Extracted data entries:
————————

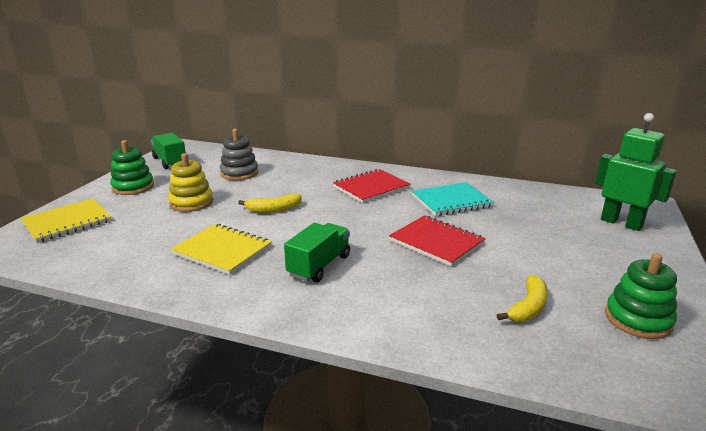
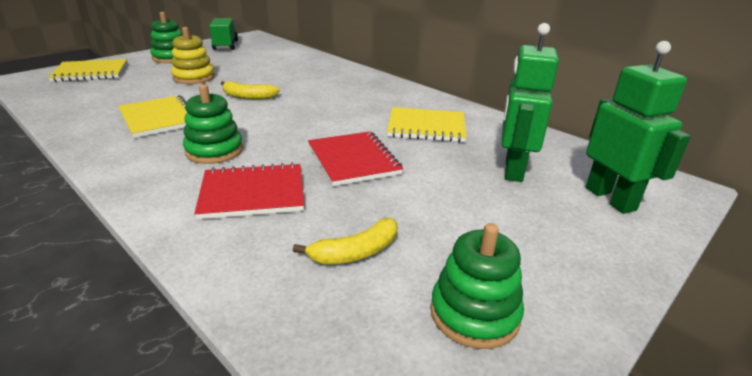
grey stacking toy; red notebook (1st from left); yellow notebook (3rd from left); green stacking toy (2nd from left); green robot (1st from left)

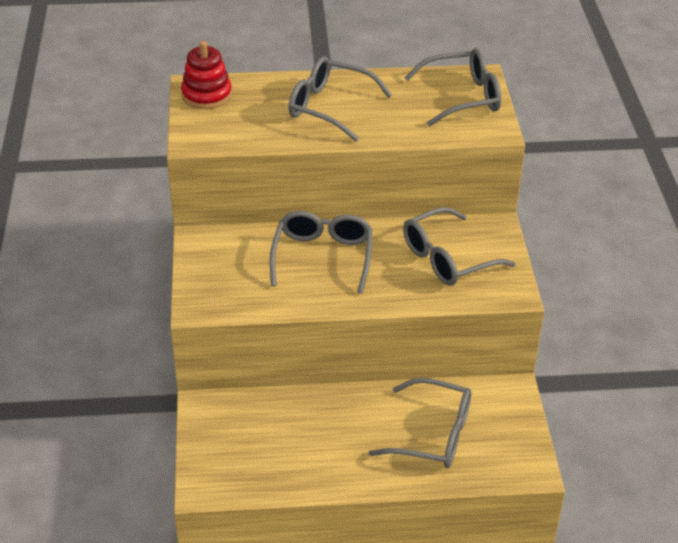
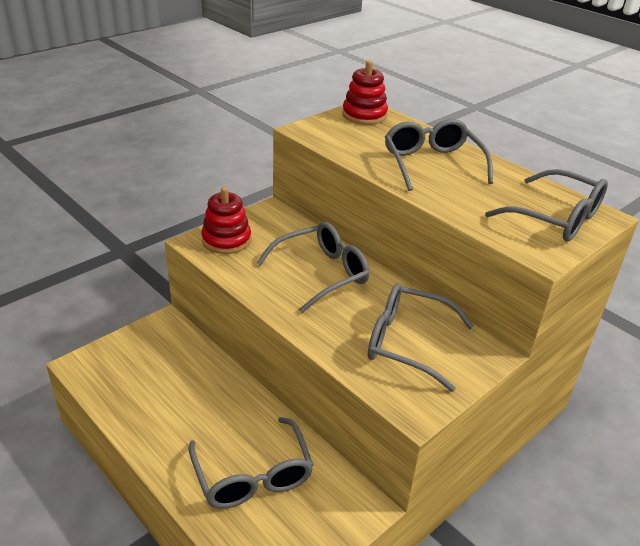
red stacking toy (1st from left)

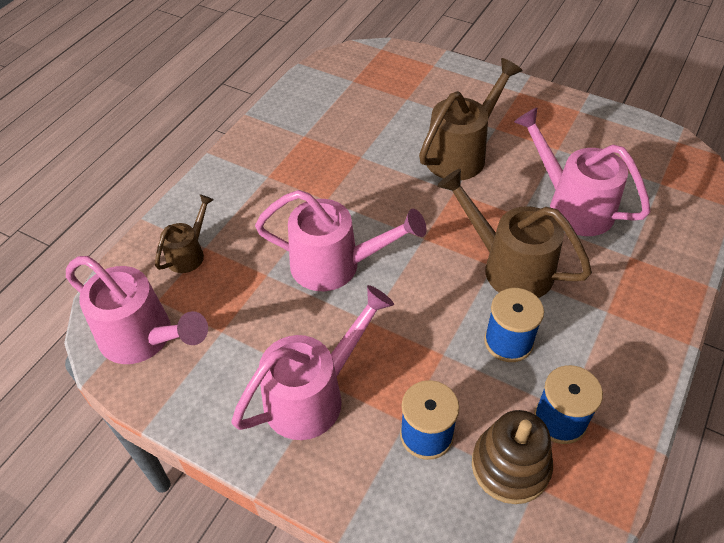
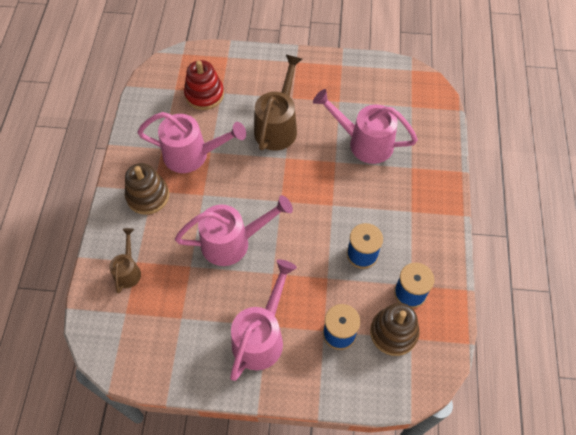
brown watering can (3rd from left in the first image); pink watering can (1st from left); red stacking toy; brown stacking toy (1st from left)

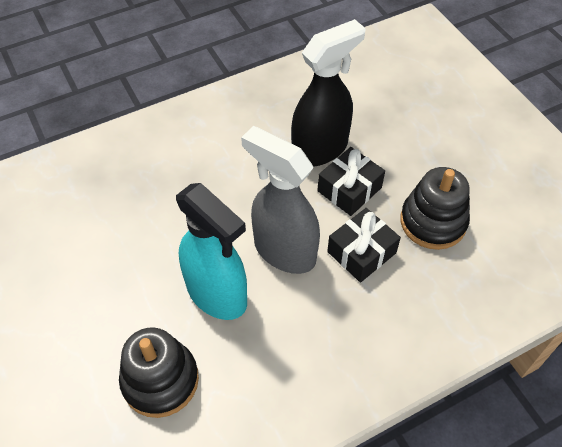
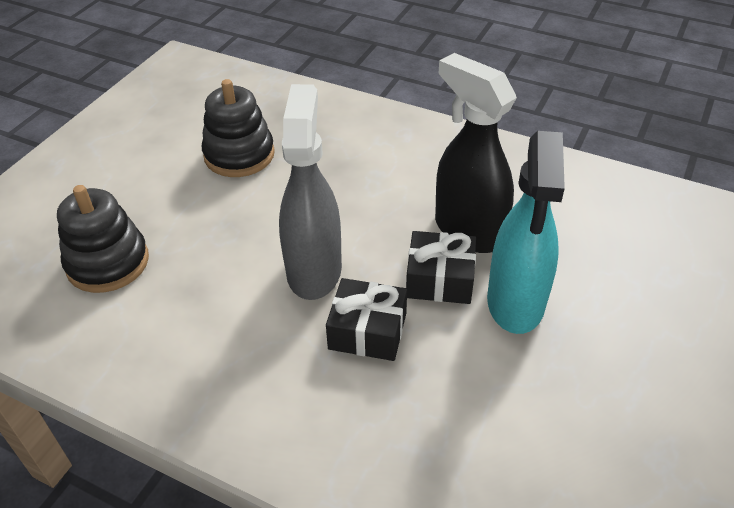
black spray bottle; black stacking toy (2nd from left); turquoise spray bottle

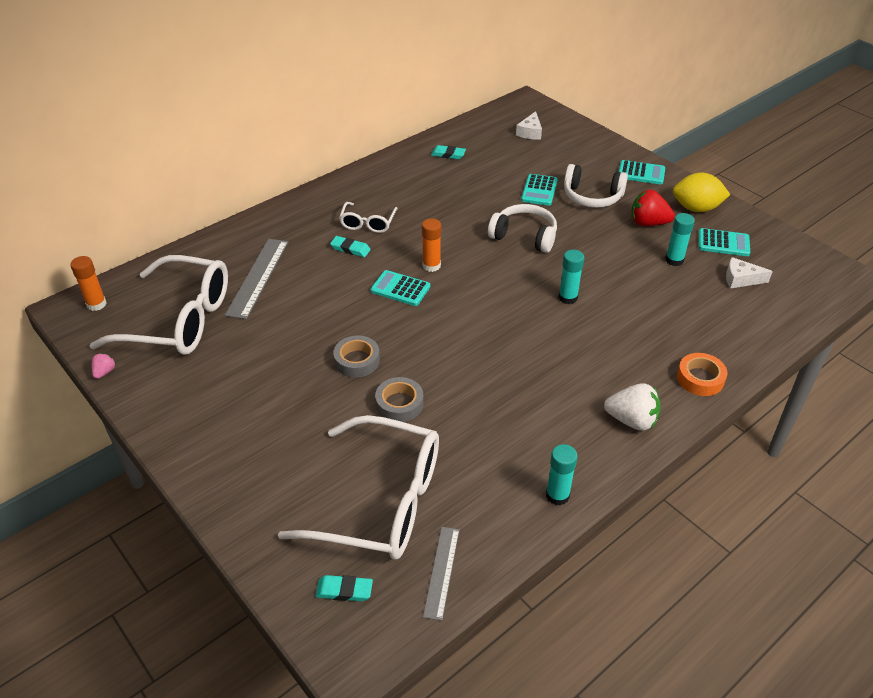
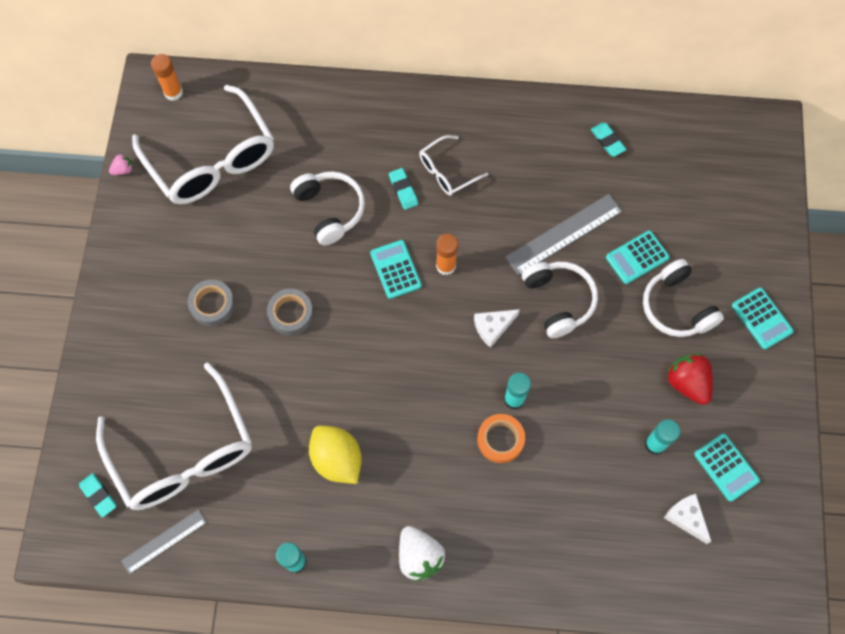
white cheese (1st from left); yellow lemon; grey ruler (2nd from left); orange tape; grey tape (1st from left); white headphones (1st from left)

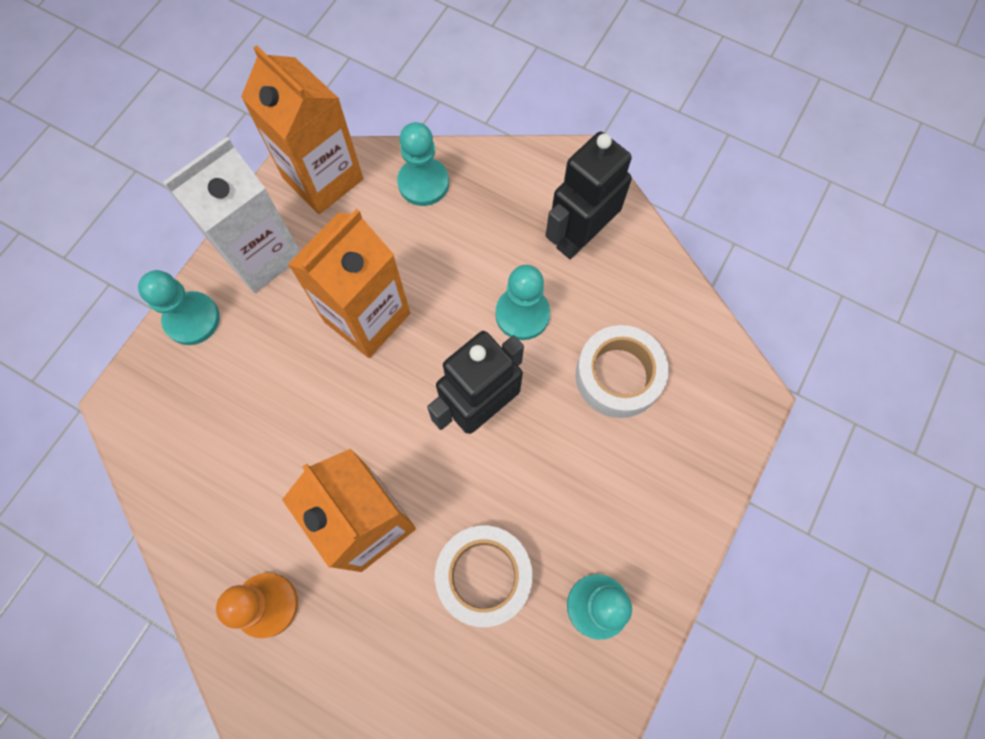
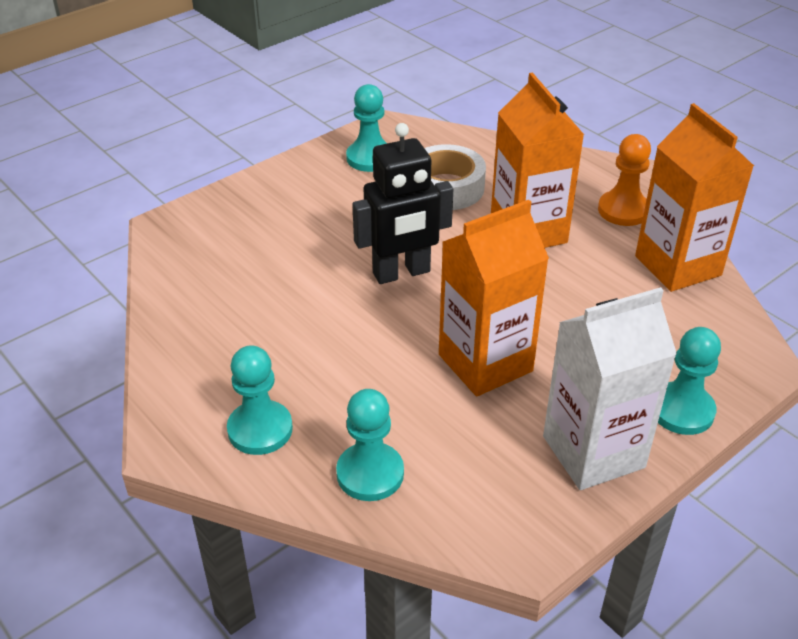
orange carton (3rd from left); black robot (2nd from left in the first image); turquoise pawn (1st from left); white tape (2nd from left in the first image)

————————

Required work: Your answer must be one number: the count of lines in the entries that contain the string "grey".

Written answer: 2